(Object change listings)
-=-=-

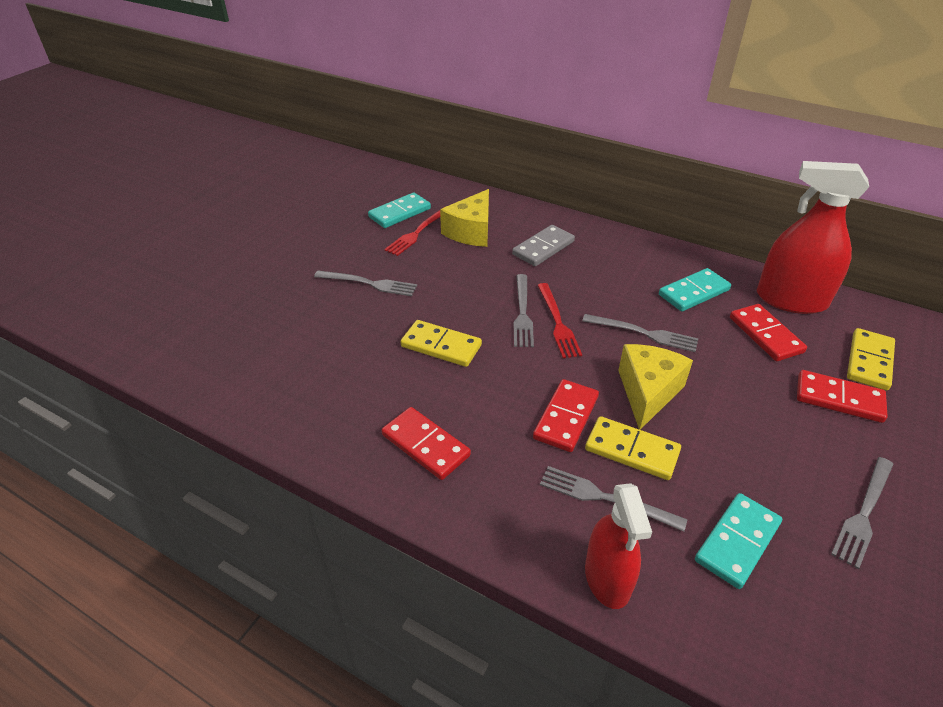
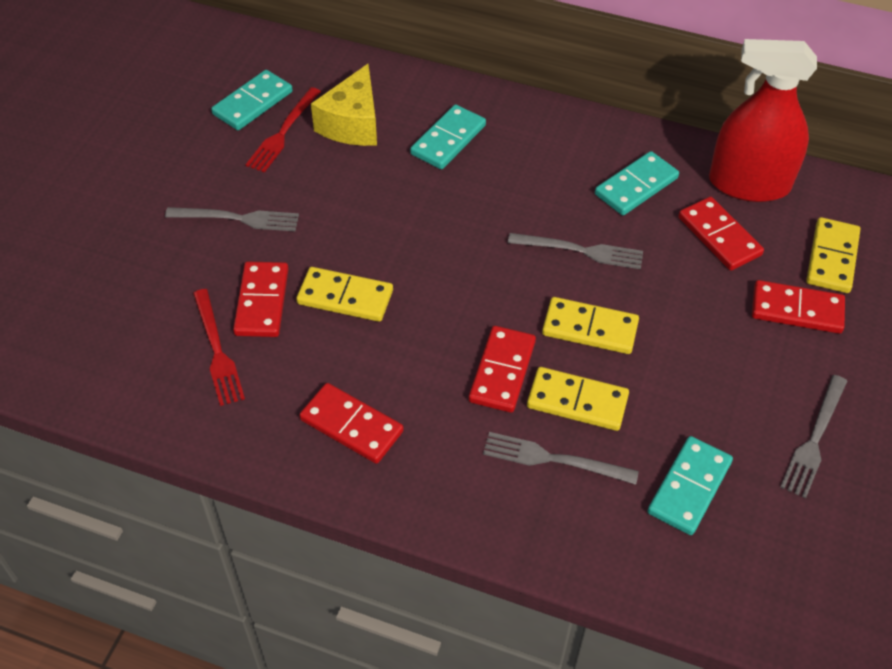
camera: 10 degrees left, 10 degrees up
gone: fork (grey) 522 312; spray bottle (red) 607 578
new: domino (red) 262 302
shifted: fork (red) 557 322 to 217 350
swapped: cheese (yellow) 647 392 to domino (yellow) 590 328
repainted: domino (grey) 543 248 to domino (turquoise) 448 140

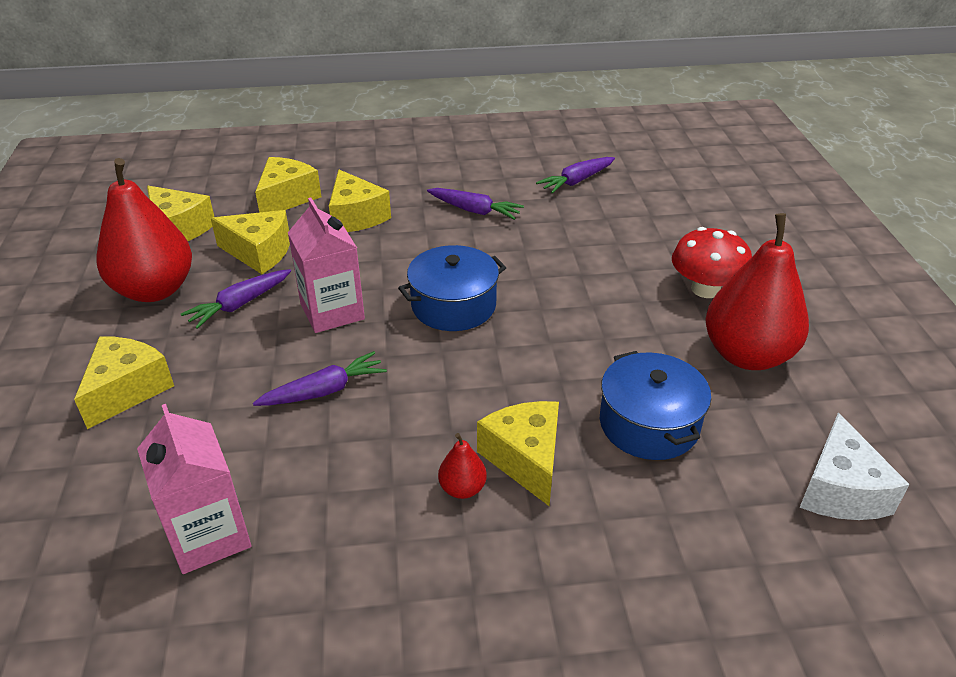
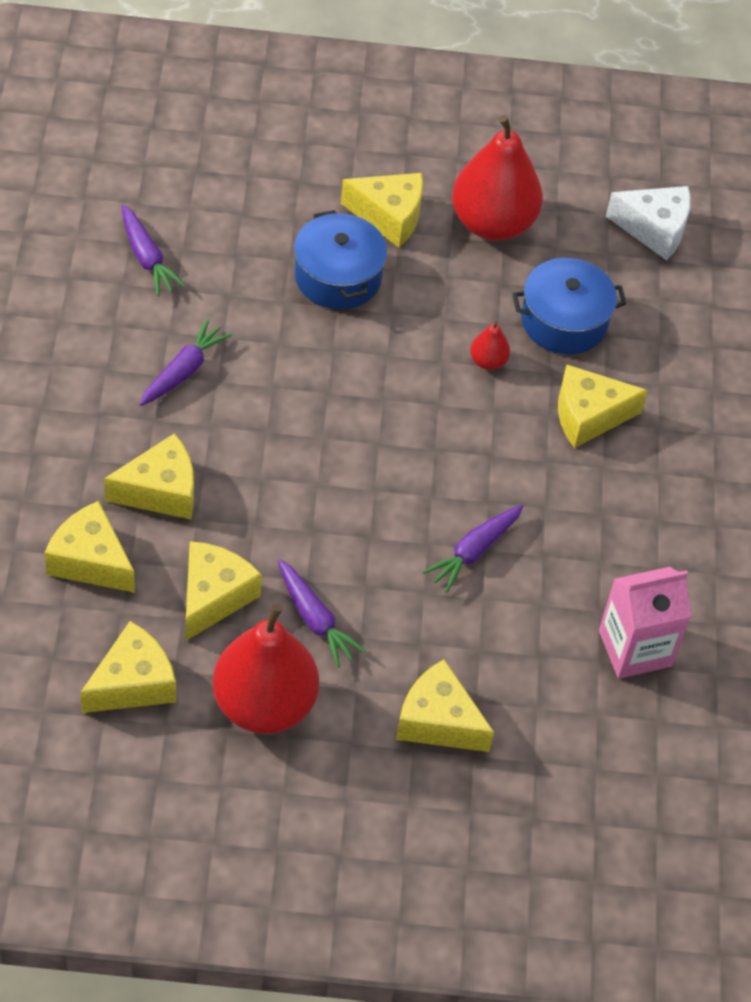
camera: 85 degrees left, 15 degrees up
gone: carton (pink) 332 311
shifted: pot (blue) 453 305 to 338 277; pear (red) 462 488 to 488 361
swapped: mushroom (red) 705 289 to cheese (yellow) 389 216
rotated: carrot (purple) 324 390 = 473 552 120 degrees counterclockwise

-=-=-

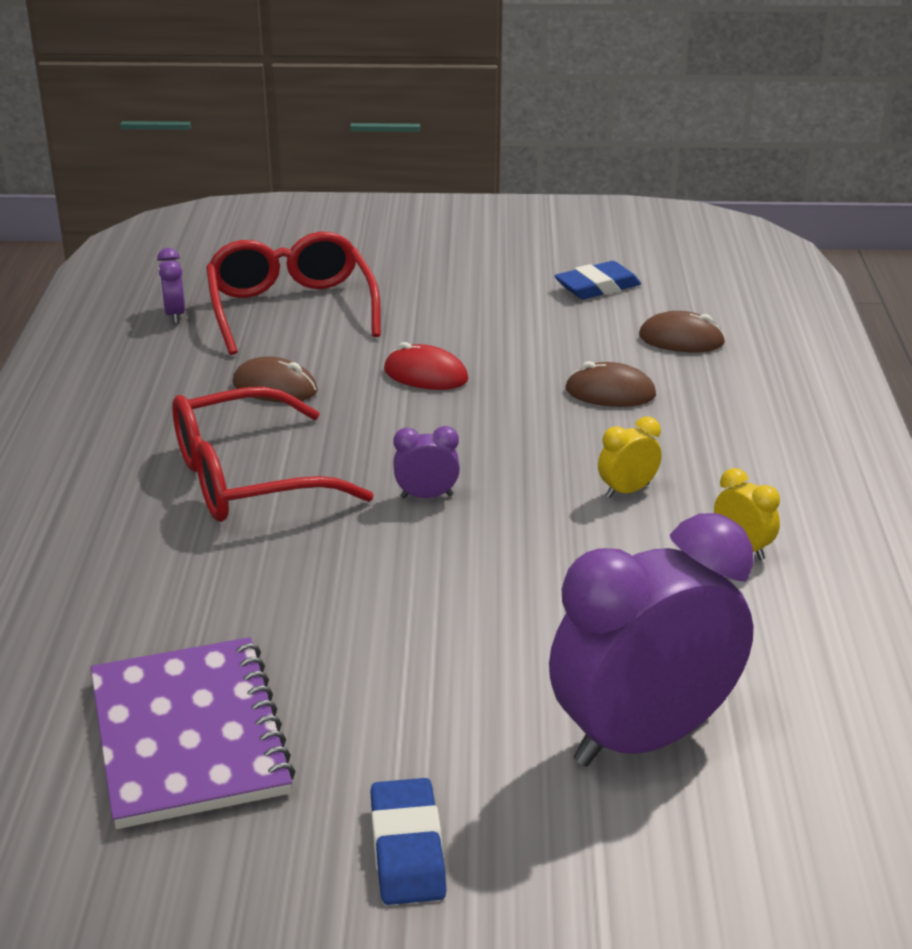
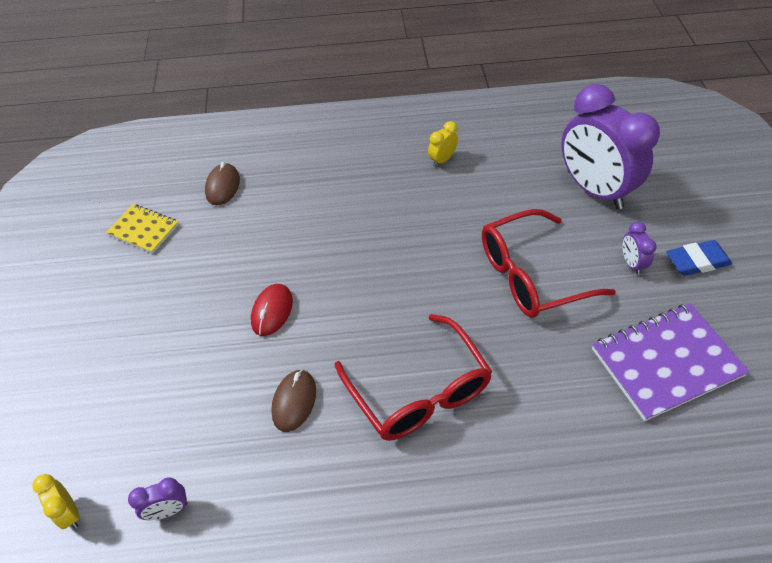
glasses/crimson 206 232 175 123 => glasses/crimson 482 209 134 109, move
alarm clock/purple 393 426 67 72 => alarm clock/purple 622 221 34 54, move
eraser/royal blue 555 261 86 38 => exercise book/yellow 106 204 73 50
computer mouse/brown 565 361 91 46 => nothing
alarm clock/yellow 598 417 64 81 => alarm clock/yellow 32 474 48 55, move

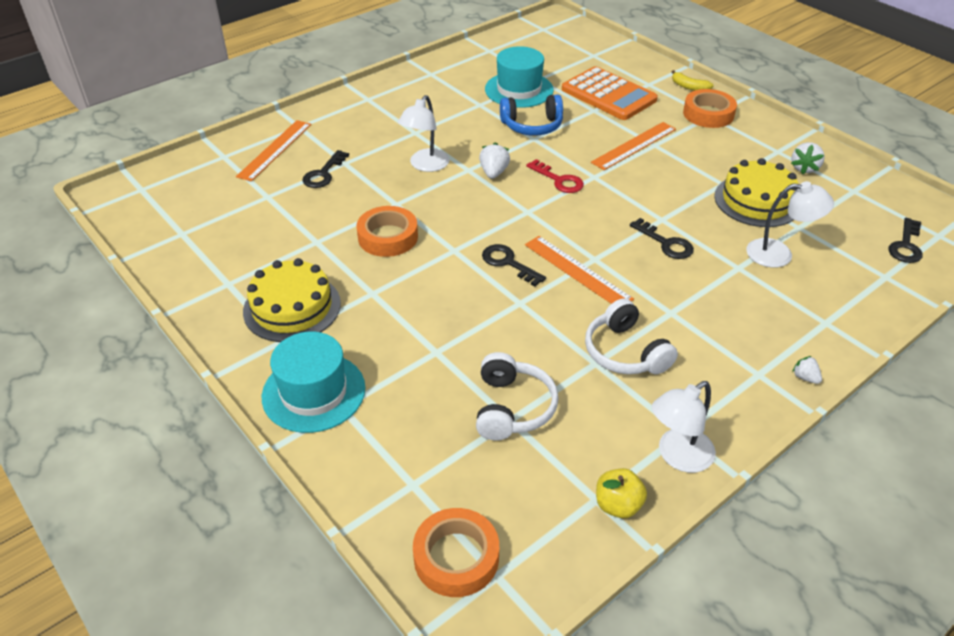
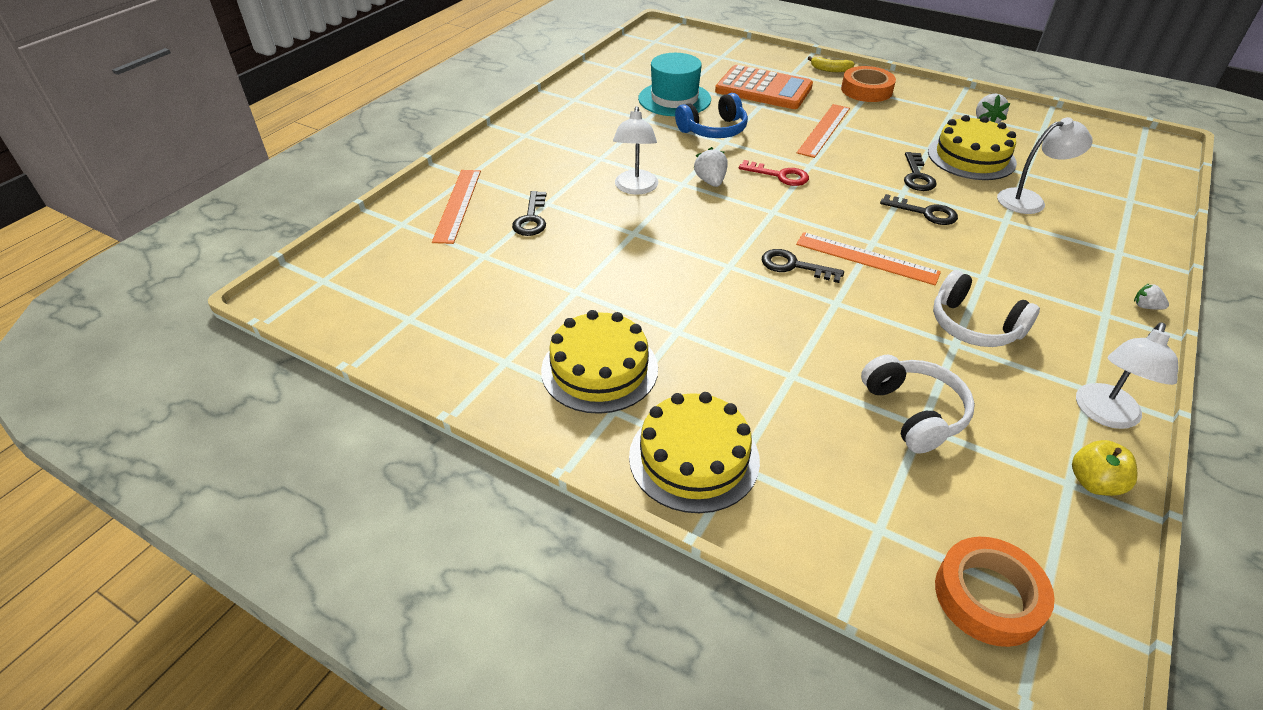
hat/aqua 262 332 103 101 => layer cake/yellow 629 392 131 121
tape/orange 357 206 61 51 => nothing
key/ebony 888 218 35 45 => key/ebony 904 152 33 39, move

-=-=-

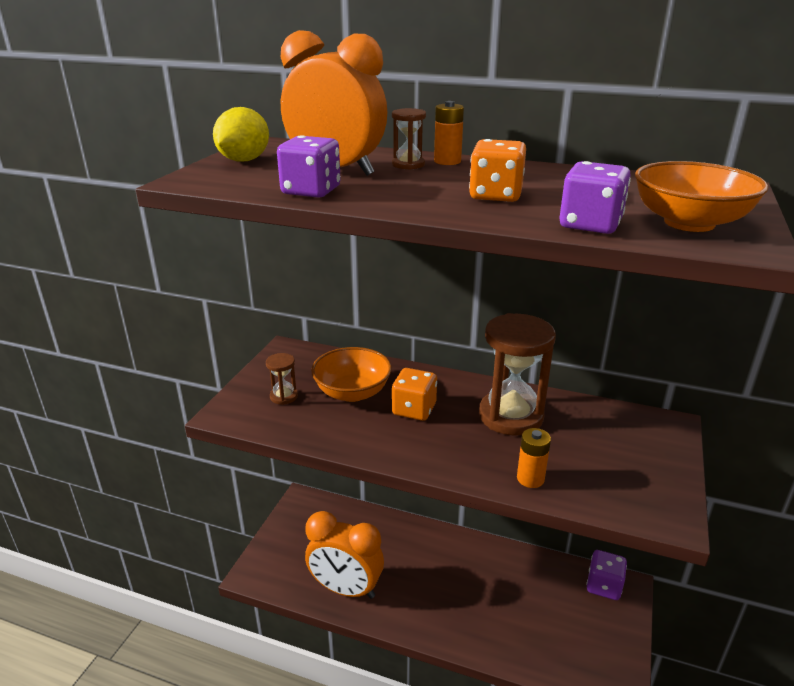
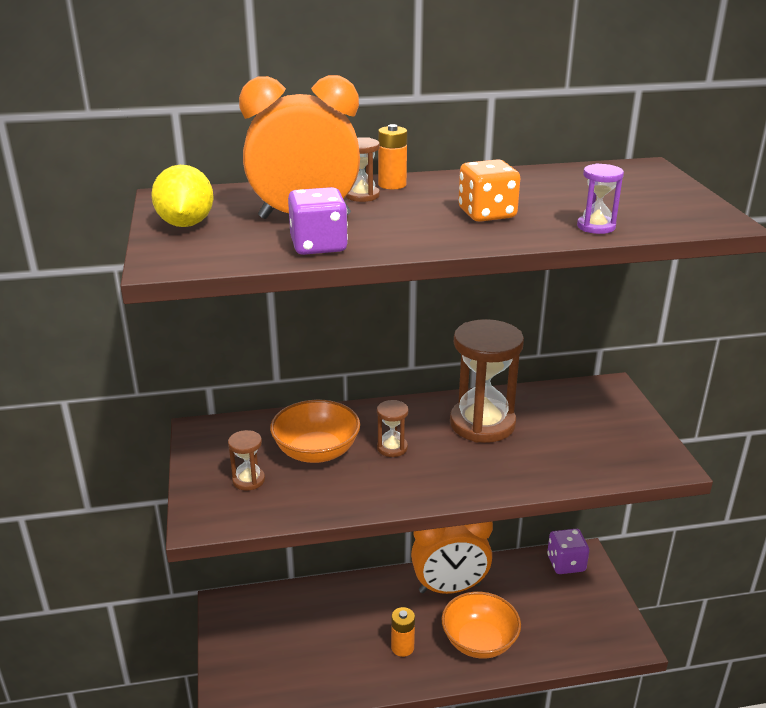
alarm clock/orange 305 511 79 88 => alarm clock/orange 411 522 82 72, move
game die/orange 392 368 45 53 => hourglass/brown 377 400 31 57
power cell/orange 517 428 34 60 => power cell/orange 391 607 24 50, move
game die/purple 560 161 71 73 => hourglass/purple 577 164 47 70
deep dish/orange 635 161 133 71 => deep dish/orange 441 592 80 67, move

-=-=-

* [ACTIVITY]: Using the data above, print exactly the lines from the line that contains "glasses/crimson 206 232" through the line that contains "computer mouse/brown 565 361 91 46 => nothing", with both included.

* [ANSWER BELOW]:
glasses/crimson 206 232 175 123 => glasses/crimson 482 209 134 109, move
alarm clock/purple 393 426 67 72 => alarm clock/purple 622 221 34 54, move
eraser/royal blue 555 261 86 38 => exercise book/yellow 106 204 73 50
computer mouse/brown 565 361 91 46 => nothing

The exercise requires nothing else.